_DATASET EXCERPTS:_
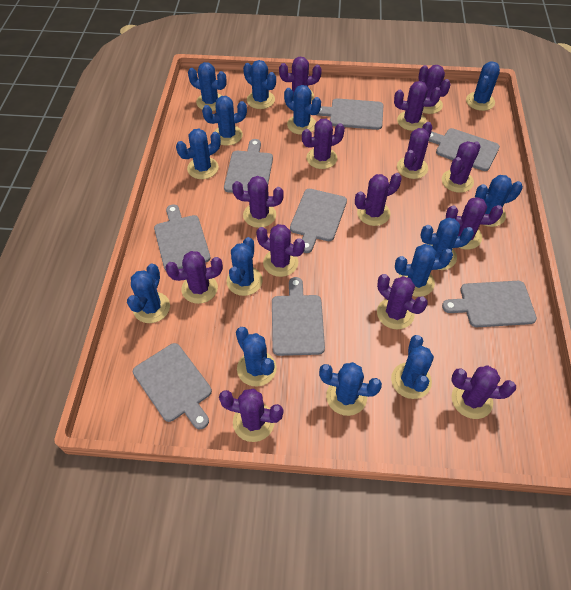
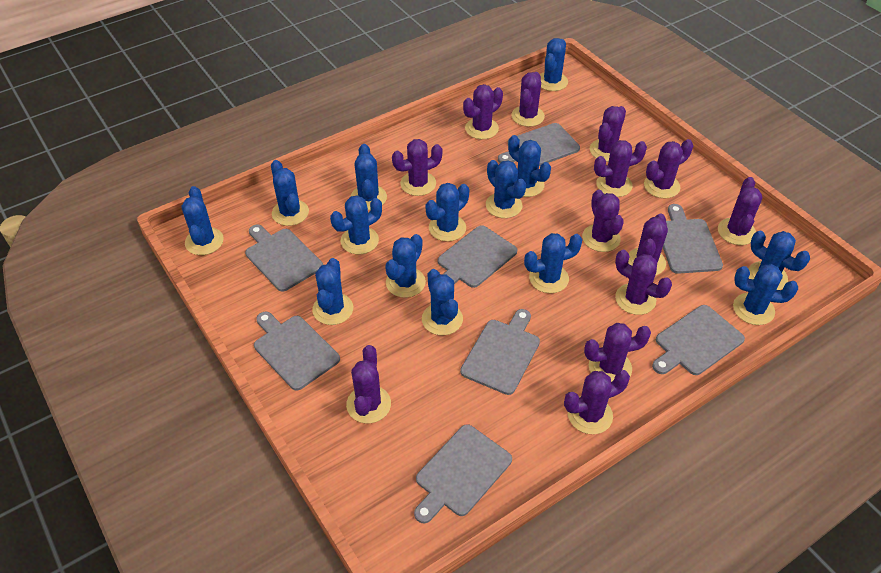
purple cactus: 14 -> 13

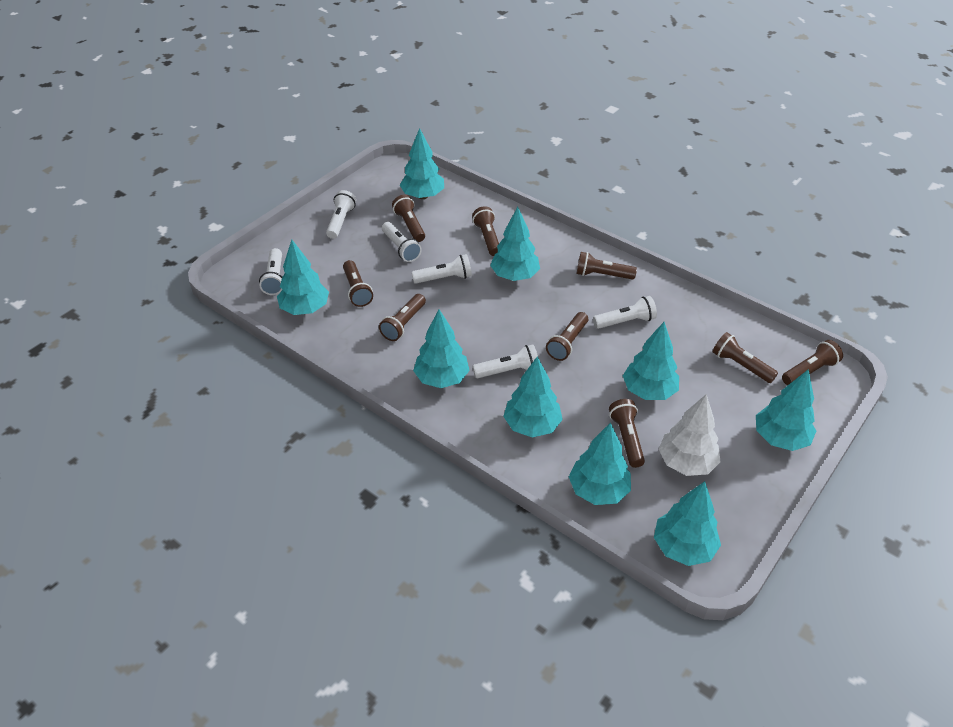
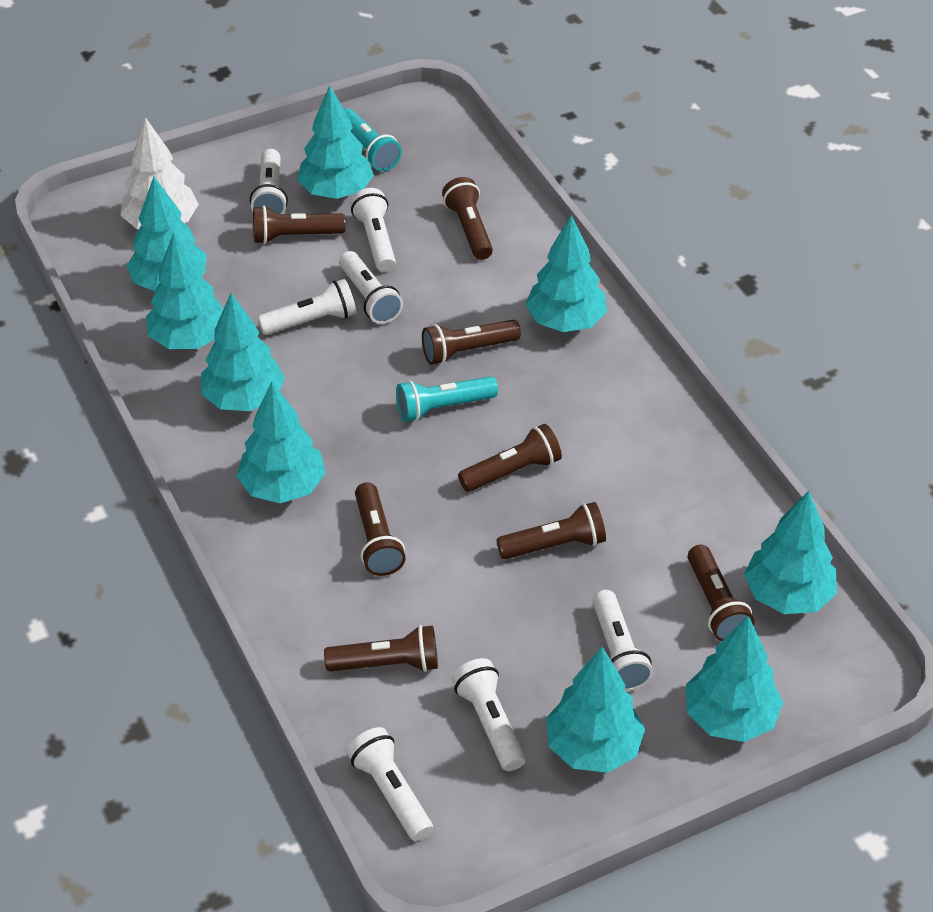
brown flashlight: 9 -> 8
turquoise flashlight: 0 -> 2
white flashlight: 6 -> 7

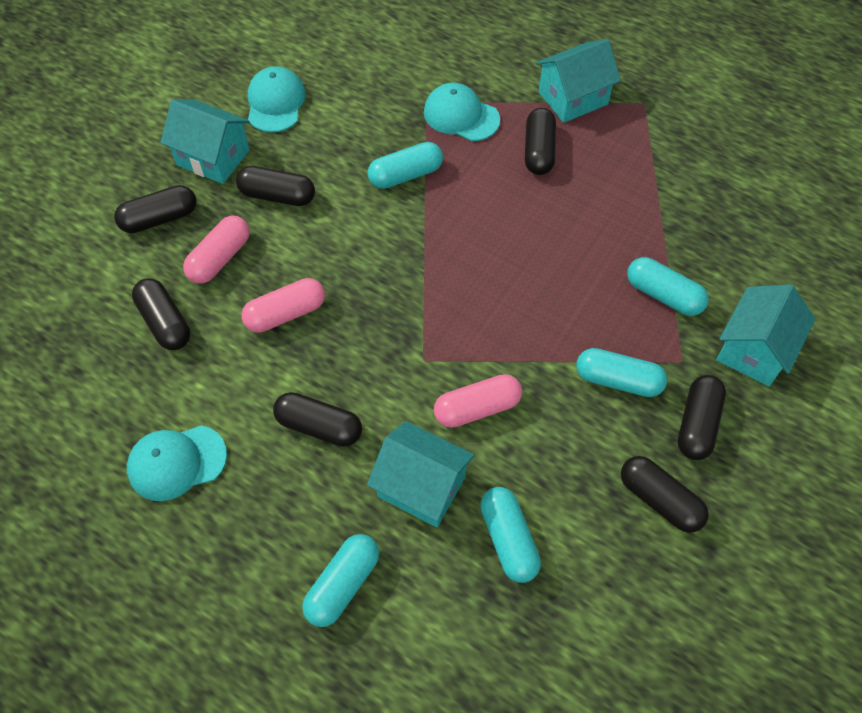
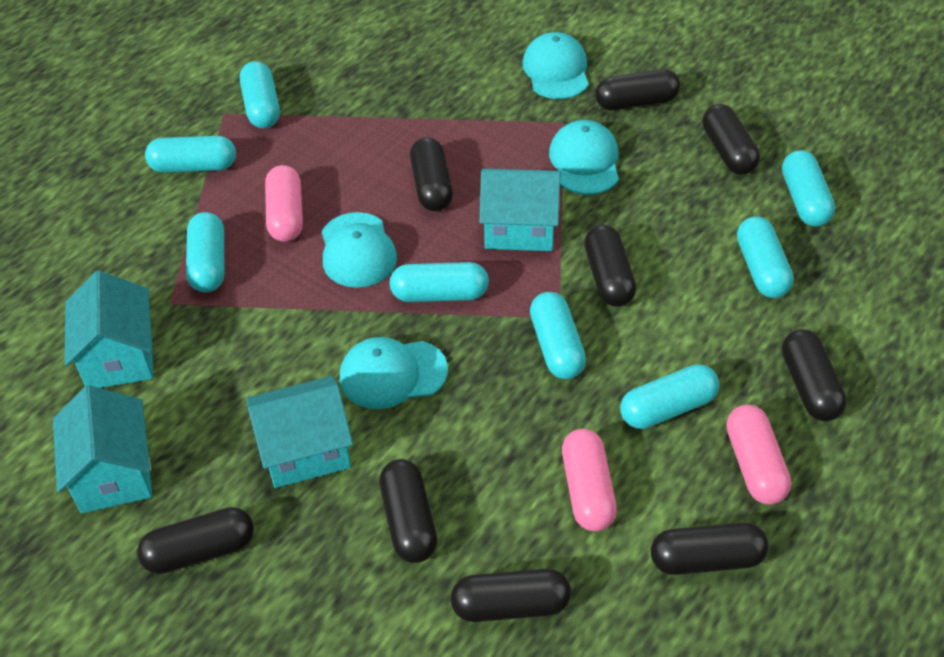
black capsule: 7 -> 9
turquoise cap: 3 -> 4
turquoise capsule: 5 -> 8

_WHAT THE TASK REQUIRES:_ Could you write out, word for word, the lines from the one containing "white flashlight: 6 -> 7" through the last line of the records, leaving out the pictures?

_EXERCISE ANSWER:_
white flashlight: 6 -> 7

black capsule: 7 -> 9
turquoise cap: 3 -> 4
turquoise capsule: 5 -> 8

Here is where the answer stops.